/---

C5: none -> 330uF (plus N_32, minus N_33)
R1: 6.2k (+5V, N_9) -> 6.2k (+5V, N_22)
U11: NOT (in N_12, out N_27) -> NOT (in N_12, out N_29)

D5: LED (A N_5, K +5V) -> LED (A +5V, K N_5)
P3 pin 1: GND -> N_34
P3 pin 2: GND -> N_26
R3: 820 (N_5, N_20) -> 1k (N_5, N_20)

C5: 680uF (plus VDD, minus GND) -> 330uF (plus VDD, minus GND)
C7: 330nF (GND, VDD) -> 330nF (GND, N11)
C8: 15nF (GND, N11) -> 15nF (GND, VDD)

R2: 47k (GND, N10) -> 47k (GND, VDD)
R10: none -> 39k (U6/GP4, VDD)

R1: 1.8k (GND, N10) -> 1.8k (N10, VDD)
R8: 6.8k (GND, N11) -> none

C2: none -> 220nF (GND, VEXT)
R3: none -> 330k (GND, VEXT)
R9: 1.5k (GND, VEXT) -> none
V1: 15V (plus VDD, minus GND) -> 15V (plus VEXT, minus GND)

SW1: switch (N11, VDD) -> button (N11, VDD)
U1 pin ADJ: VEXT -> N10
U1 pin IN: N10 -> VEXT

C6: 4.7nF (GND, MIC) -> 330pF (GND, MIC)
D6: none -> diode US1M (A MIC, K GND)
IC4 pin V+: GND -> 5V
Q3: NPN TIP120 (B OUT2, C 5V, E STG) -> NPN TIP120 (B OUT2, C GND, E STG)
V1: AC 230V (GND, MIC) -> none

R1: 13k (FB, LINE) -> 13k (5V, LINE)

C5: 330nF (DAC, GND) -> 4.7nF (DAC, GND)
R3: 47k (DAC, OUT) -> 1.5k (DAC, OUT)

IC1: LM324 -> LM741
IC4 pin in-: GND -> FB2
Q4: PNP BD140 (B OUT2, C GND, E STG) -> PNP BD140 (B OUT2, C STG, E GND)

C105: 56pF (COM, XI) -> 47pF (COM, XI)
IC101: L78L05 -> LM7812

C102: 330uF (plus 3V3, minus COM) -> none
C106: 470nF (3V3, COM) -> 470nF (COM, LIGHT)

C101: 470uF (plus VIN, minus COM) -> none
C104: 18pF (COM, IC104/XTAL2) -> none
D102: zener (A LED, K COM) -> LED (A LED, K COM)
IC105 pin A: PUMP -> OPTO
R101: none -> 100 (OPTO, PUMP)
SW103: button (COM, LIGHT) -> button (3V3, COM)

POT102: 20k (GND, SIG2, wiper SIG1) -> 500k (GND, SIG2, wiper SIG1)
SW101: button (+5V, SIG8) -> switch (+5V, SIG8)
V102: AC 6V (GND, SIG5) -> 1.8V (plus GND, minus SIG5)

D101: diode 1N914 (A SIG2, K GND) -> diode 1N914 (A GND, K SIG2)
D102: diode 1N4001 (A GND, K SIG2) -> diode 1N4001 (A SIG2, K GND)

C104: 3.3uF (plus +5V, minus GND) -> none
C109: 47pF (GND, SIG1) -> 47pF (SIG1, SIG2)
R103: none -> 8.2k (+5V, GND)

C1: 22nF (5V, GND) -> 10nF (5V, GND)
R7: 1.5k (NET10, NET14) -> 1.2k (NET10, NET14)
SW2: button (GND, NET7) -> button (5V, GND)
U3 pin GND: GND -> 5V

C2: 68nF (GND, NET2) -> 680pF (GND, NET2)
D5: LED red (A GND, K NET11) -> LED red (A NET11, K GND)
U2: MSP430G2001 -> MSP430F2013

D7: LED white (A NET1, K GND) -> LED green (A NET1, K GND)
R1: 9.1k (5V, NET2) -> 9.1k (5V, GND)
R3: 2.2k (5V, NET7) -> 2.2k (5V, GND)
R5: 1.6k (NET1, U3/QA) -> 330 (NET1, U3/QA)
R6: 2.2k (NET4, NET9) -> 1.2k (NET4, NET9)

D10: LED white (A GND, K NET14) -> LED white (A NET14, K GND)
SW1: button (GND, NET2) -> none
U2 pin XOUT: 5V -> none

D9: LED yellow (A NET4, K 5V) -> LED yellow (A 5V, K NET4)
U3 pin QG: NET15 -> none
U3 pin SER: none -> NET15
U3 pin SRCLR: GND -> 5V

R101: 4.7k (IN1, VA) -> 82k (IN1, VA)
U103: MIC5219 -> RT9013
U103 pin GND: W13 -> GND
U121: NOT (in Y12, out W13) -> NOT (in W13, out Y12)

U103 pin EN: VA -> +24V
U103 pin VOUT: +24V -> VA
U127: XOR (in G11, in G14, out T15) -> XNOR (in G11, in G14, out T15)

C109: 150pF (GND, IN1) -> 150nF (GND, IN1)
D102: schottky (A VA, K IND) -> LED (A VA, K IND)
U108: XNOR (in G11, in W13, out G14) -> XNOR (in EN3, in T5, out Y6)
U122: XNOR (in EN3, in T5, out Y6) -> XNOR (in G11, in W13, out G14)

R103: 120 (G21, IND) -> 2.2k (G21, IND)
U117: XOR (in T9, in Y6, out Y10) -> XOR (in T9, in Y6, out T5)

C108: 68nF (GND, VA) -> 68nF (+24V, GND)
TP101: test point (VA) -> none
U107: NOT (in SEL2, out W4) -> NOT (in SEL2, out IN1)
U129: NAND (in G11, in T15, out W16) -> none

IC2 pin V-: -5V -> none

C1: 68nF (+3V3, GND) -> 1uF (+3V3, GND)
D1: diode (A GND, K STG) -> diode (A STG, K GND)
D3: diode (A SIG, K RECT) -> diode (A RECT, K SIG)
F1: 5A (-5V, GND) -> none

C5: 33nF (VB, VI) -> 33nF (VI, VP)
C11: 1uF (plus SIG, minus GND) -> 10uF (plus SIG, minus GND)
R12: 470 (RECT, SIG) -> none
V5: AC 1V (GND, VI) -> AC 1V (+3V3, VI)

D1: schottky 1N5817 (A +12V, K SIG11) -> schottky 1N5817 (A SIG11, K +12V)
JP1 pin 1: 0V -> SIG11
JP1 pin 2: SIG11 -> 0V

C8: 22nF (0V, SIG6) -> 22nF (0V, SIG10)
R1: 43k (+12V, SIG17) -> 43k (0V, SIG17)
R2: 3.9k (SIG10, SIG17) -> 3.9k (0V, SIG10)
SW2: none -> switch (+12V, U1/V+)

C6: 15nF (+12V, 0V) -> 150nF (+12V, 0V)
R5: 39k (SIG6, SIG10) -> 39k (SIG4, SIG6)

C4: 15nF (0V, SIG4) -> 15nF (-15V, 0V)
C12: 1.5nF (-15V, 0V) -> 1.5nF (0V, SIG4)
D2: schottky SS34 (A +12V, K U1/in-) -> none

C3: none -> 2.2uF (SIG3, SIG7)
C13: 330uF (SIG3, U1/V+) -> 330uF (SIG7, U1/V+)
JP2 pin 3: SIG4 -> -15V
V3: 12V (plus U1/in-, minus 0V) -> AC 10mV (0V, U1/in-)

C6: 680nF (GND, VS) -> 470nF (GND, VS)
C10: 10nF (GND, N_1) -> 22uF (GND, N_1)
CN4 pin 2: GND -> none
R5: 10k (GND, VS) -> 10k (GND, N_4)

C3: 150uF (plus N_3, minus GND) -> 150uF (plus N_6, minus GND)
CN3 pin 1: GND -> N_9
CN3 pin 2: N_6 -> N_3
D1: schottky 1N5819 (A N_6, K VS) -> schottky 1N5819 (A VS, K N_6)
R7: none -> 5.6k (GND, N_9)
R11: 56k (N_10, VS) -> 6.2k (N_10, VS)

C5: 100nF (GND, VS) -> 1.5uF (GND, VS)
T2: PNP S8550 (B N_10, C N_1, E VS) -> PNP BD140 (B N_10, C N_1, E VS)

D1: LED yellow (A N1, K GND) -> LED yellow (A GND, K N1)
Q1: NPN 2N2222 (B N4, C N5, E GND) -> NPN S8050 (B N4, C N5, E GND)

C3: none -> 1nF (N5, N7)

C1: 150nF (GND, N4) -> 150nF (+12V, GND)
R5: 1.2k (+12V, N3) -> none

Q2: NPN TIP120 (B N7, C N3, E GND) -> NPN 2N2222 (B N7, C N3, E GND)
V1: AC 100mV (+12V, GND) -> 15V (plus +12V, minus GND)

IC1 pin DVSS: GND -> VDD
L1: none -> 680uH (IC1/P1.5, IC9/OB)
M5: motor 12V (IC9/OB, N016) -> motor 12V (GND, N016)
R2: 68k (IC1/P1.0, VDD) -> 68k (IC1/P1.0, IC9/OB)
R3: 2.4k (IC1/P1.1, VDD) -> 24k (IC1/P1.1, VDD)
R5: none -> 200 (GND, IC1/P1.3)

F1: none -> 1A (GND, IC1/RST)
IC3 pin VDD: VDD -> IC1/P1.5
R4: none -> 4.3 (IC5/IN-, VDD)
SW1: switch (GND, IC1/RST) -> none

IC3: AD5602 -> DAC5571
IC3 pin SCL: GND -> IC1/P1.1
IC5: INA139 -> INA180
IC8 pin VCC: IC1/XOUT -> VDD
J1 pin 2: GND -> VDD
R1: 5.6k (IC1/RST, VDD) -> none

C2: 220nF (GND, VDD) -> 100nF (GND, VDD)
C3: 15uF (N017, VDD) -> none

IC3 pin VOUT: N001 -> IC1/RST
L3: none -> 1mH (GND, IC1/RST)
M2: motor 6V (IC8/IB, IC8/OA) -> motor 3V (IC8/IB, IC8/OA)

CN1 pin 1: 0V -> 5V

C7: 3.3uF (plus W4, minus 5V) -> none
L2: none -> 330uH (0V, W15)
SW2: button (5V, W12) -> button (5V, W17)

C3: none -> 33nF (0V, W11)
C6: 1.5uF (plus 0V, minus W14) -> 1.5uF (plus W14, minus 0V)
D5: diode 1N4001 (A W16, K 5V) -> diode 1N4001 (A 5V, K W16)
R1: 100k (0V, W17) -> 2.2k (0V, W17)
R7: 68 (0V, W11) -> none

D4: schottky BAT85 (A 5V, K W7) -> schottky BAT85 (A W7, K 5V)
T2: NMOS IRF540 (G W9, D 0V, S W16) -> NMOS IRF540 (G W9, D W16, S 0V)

\---

__Task details__: From the material above, retype precisely the lines between the line holding "C2: none -> 220nF (GND, VEXT)" and the line holding "U3 pin GND: GND -> 5V", inclusive, and nothing beyond them.

__Exercise solution__:
C2: none -> 220nF (GND, VEXT)
R3: none -> 330k (GND, VEXT)
R9: 1.5k (GND, VEXT) -> none
V1: 15V (plus VDD, minus GND) -> 15V (plus VEXT, minus GND)

SW1: switch (N11, VDD) -> button (N11, VDD)
U1 pin ADJ: VEXT -> N10
U1 pin IN: N10 -> VEXT

C6: 4.7nF (GND, MIC) -> 330pF (GND, MIC)
D6: none -> diode US1M (A MIC, K GND)
IC4 pin V+: GND -> 5V
Q3: NPN TIP120 (B OUT2, C 5V, E STG) -> NPN TIP120 (B OUT2, C GND, E STG)
V1: AC 230V (GND, MIC) -> none

R1: 13k (FB, LINE) -> 13k (5V, LINE)

C5: 330nF (DAC, GND) -> 4.7nF (DAC, GND)
R3: 47k (DAC, OUT) -> 1.5k (DAC, OUT)

IC1: LM324 -> LM741
IC4 pin in-: GND -> FB2
Q4: PNP BD140 (B OUT2, C GND, E STG) -> PNP BD140 (B OUT2, C STG, E GND)

C105: 56pF (COM, XI) -> 47pF (COM, XI)
IC101: L78L05 -> LM7812

C102: 330uF (plus 3V3, minus COM) -> none
C106: 470nF (3V3, COM) -> 470nF (COM, LIGHT)

C101: 470uF (plus VIN, minus COM) -> none
C104: 18pF (COM, IC104/XTAL2) -> none
D102: zener (A LED, K COM) -> LED (A LED, K COM)
IC105 pin A: PUMP -> OPTO
R101: none -> 100 (OPTO, PUMP)
SW103: button (COM, LIGHT) -> button (3V3, COM)

POT102: 20k (GND, SIG2, wiper SIG1) -> 500k (GND, SIG2, wiper SIG1)
SW101: button (+5V, SIG8) -> switch (+5V, SIG8)
V102: AC 6V (GND, SIG5) -> 1.8V (plus GND, minus SIG5)

D101: diode 1N914 (A SIG2, K GND) -> diode 1N914 (A GND, K SIG2)
D102: diode 1N4001 (A GND, K SIG2) -> diode 1N4001 (A SIG2, K GND)

C104: 3.3uF (plus +5V, minus GND) -> none
C109: 47pF (GND, SIG1) -> 47pF (SIG1, SIG2)
R103: none -> 8.2k (+5V, GND)

C1: 22nF (5V, GND) -> 10nF (5V, GND)
R7: 1.5k (NET10, NET14) -> 1.2k (NET10, NET14)
SW2: button (GND, NET7) -> button (5V, GND)
U3 pin GND: GND -> 5V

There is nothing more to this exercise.